[Material provided]

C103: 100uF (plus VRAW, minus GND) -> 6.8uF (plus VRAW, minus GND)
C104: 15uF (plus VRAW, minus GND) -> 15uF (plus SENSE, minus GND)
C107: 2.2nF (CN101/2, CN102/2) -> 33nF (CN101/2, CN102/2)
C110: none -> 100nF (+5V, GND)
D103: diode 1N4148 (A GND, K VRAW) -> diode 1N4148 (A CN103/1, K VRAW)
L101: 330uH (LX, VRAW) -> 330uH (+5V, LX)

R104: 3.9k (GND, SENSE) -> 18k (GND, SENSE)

[/Material provided]
[Material provided]

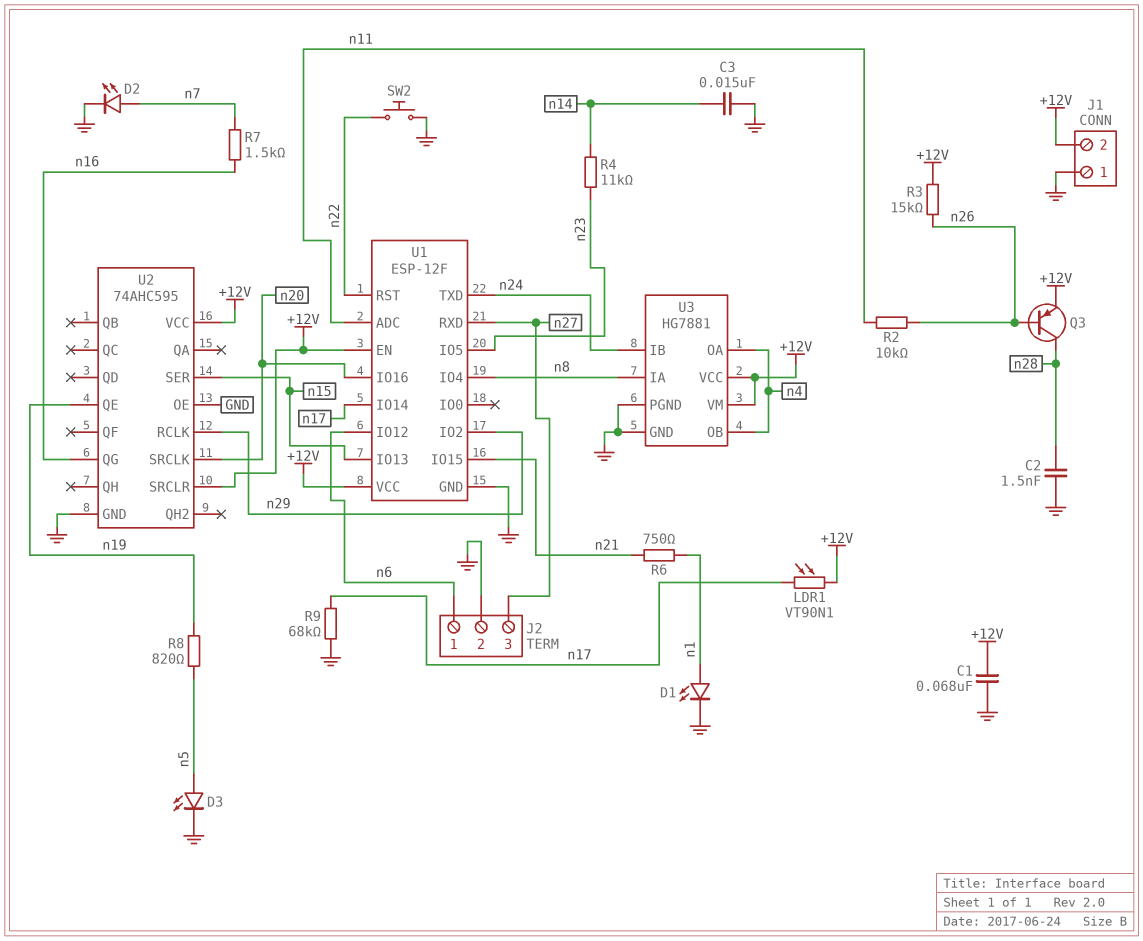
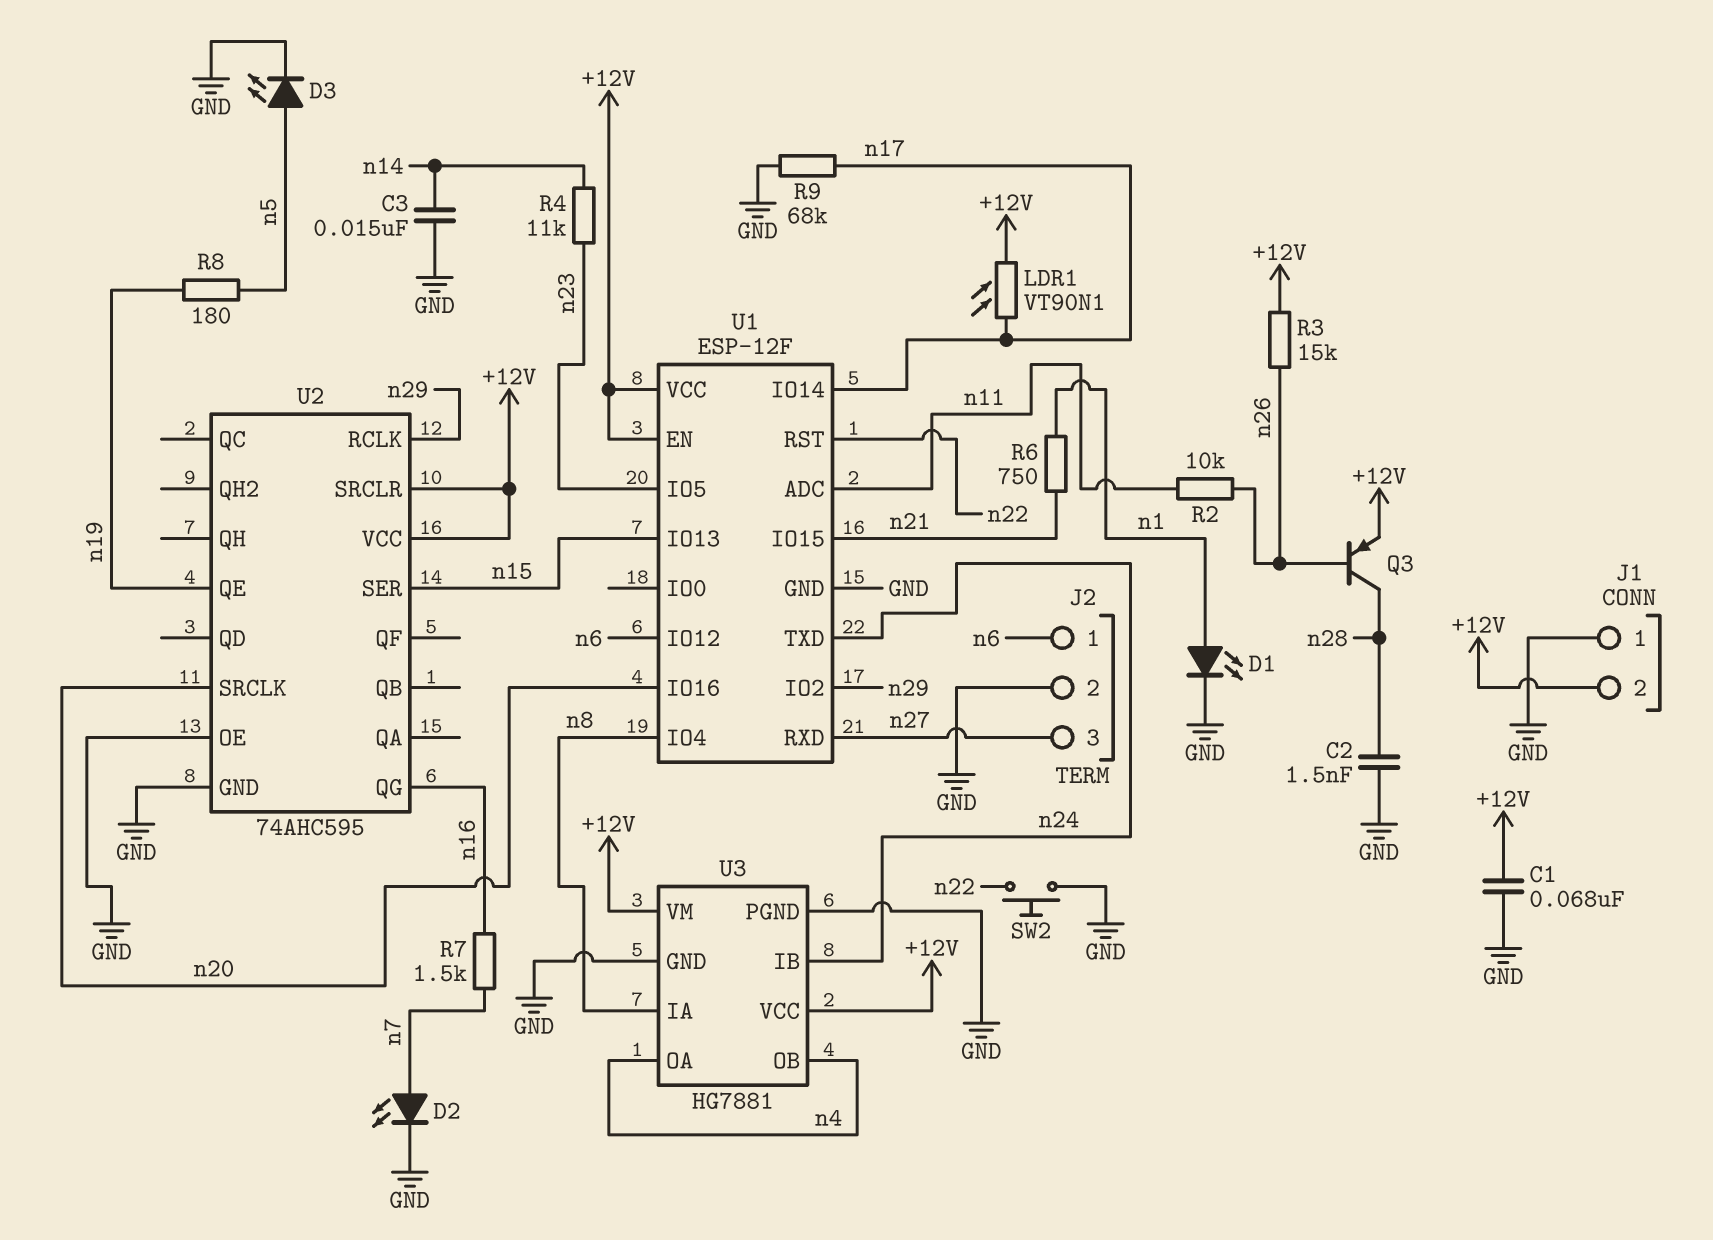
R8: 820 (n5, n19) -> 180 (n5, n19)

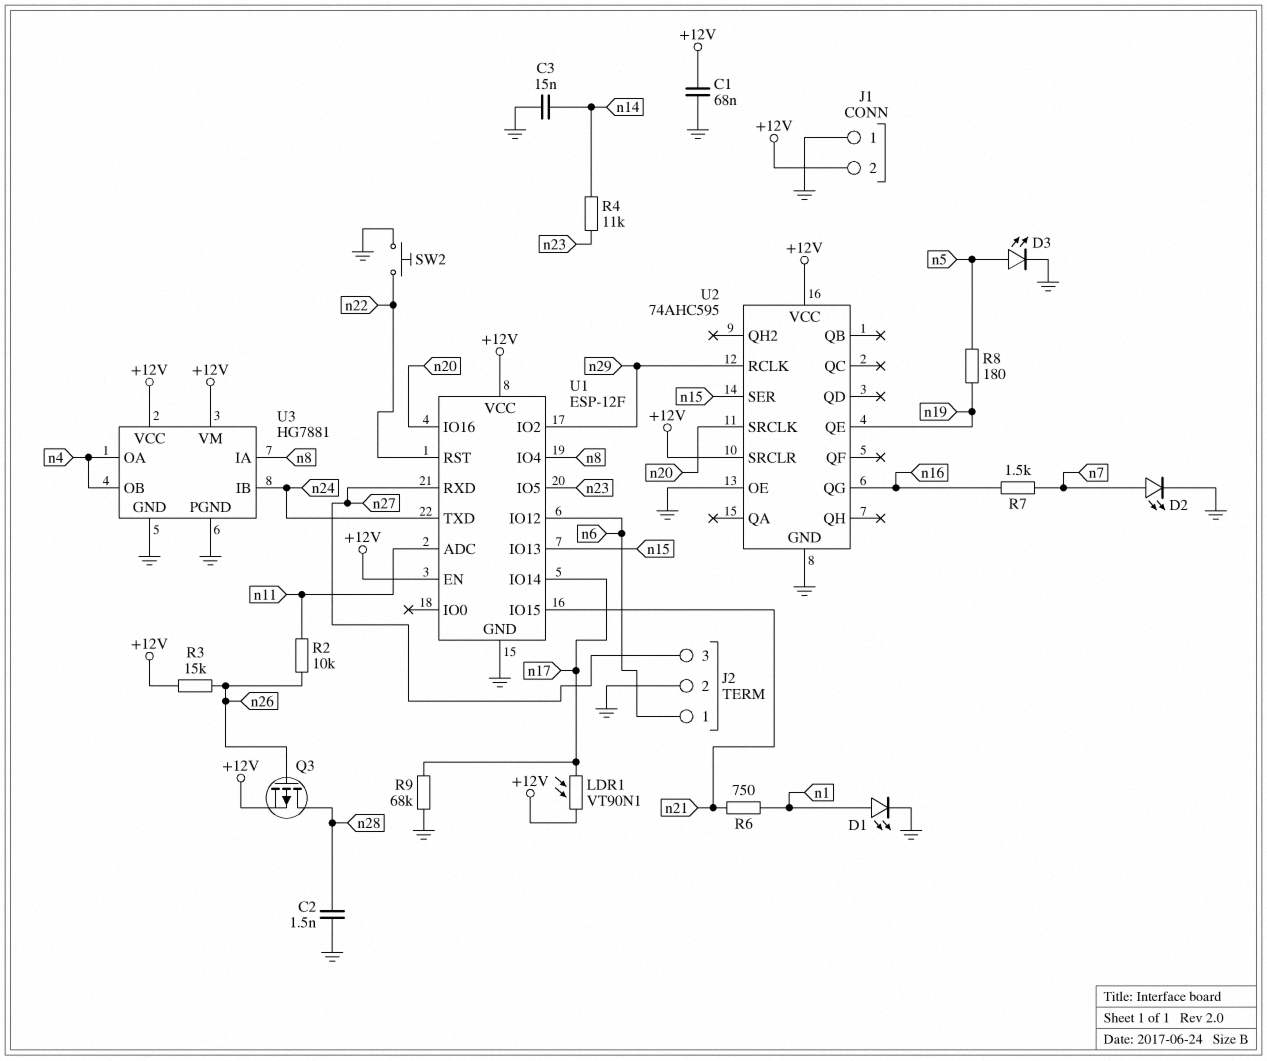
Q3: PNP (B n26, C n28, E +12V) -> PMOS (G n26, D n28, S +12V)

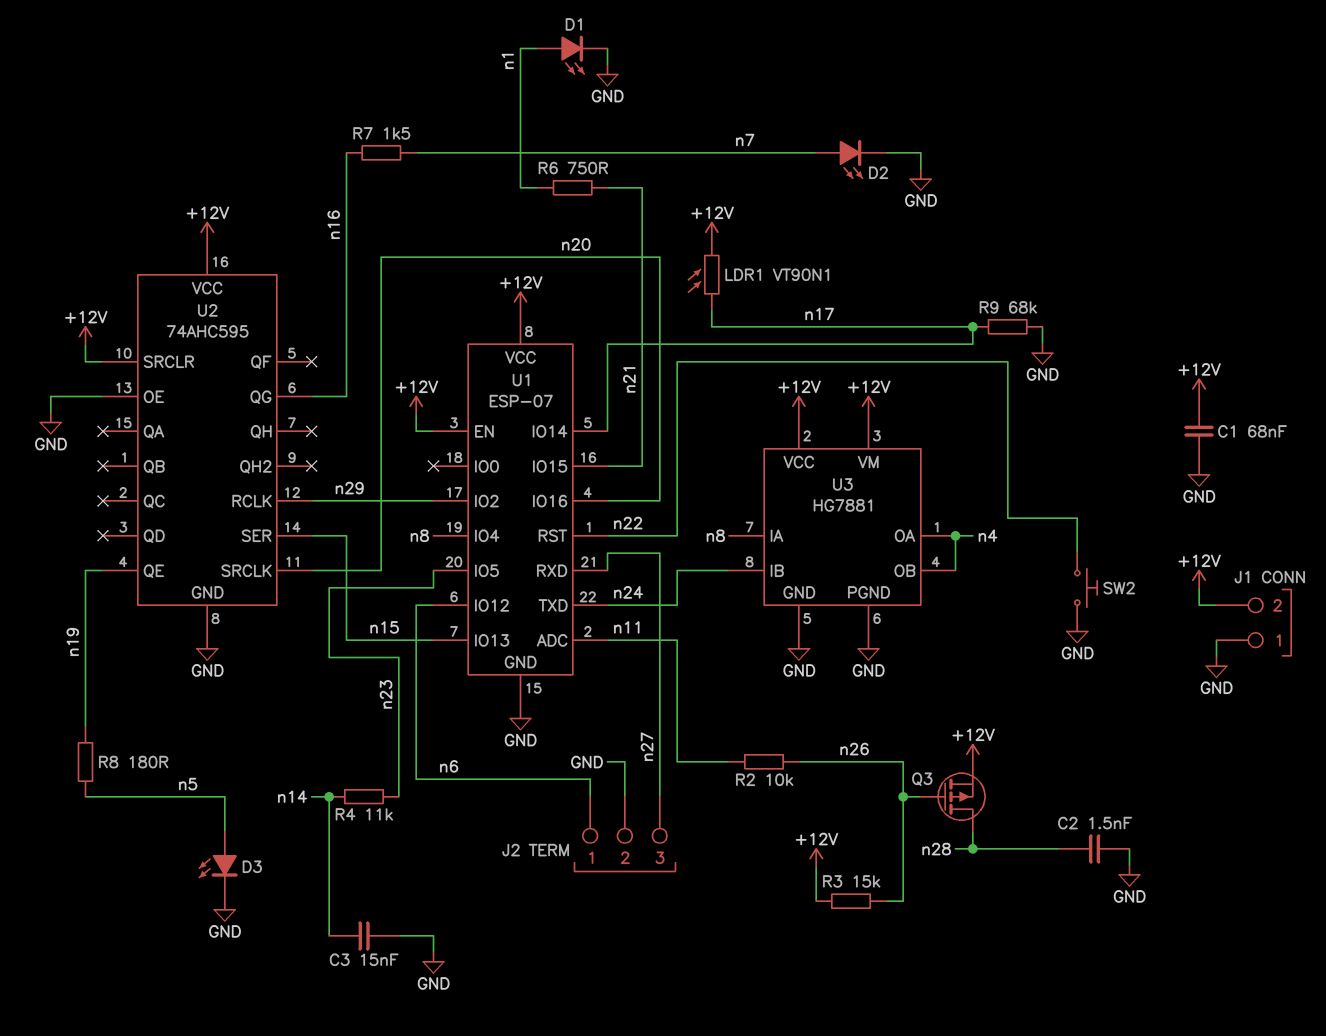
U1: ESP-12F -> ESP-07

[/Material provided]
[Material provided]

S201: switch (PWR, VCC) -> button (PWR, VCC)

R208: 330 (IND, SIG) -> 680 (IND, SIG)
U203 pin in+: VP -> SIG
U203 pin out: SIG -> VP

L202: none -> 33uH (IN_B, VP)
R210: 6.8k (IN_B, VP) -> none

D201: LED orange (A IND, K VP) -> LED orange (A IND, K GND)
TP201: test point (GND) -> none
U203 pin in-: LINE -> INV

[/Material provided]

**What the task requires:** Could you restate word for word the lines above from the one containing "D201: LED orange" through the one containing "U203 pin in-: LINE -> INV", both included, and nothing else?

**Task response:**
D201: LED orange (A IND, K VP) -> LED orange (A IND, K GND)
TP201: test point (GND) -> none
U203 pin in-: LINE -> INV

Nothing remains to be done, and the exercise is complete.